*Task brief*. Where a line below carries the word "down", include it in the count, then give the count alone.

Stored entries
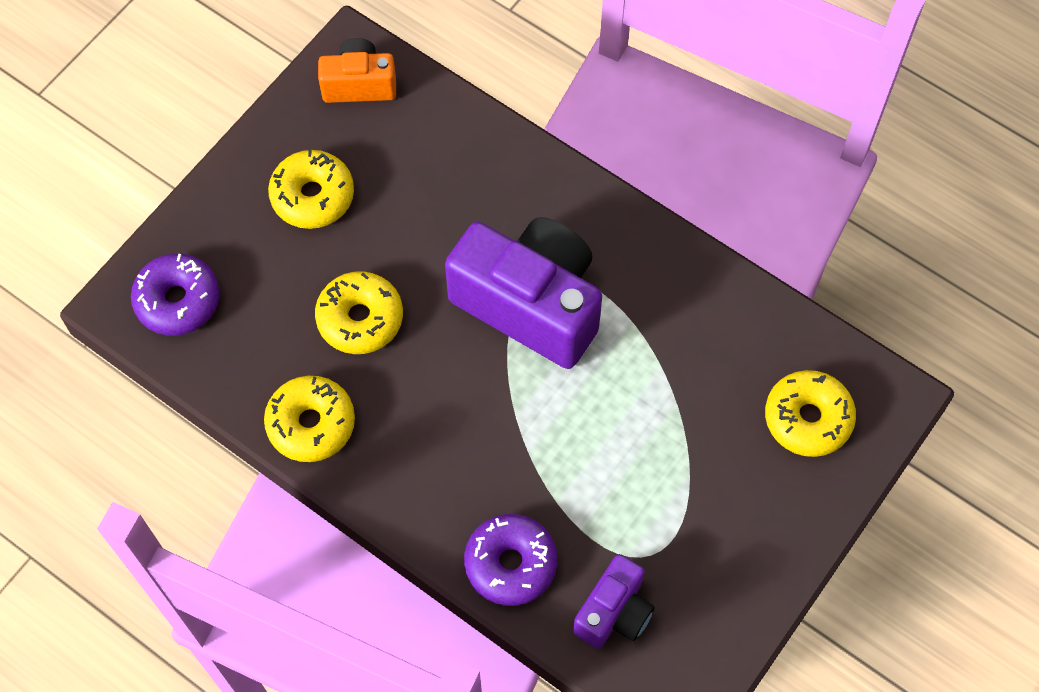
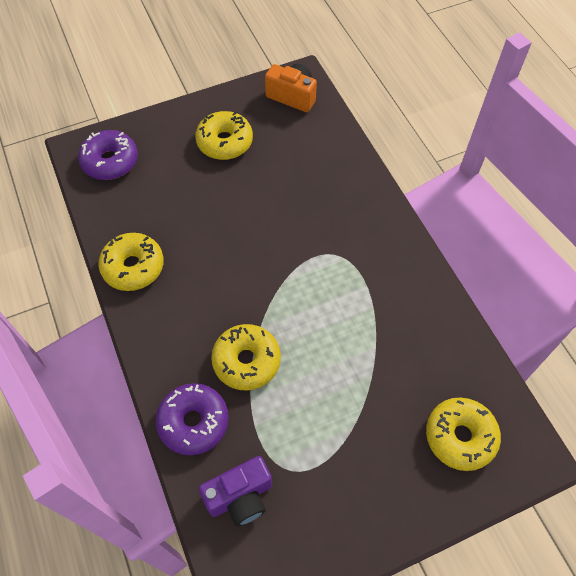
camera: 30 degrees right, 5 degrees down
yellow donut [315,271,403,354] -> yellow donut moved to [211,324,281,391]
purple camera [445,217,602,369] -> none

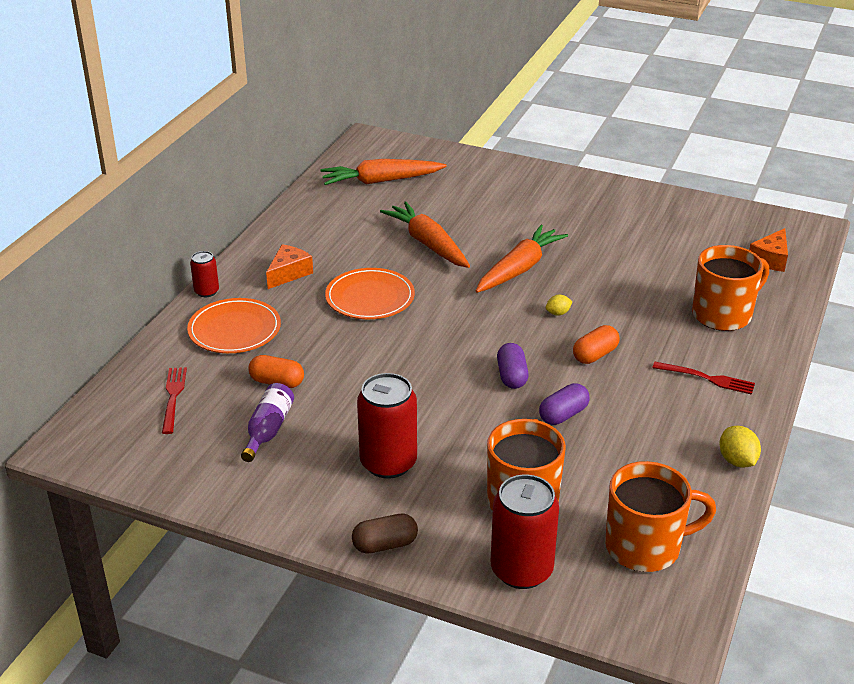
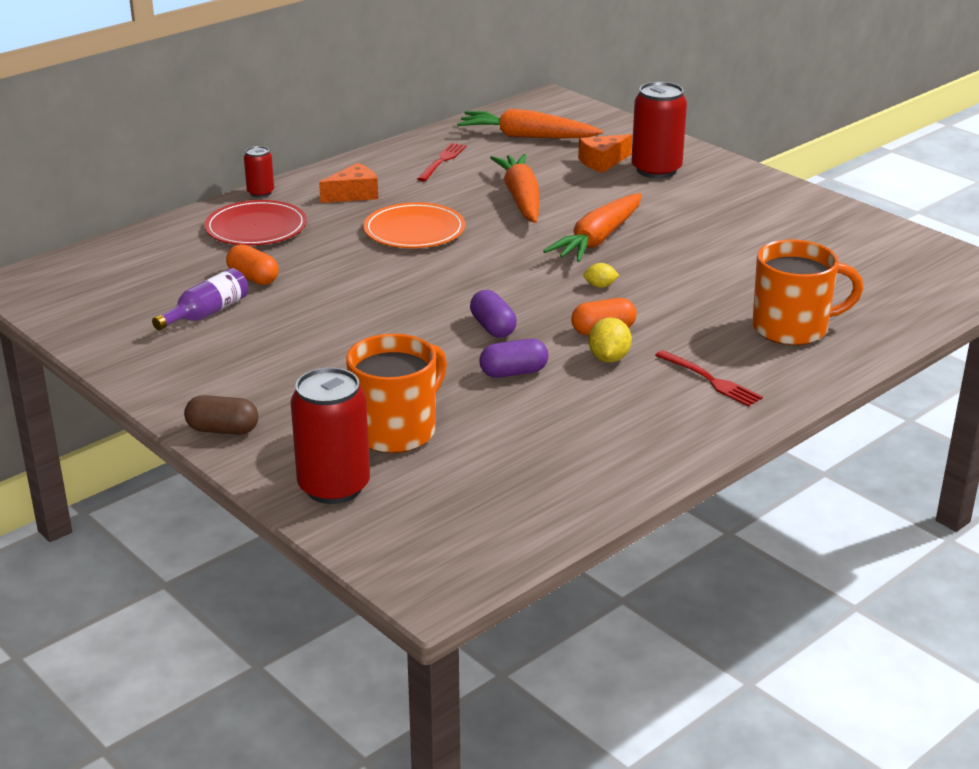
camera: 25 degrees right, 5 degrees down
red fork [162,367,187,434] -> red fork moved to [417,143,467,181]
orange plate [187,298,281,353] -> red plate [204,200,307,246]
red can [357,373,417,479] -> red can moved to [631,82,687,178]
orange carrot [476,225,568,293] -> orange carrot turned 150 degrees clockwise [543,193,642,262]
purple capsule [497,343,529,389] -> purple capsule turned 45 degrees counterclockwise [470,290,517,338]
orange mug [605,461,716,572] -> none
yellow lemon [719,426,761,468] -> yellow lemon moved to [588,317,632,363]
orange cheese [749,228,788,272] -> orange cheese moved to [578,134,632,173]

*Output of the exercise*. 2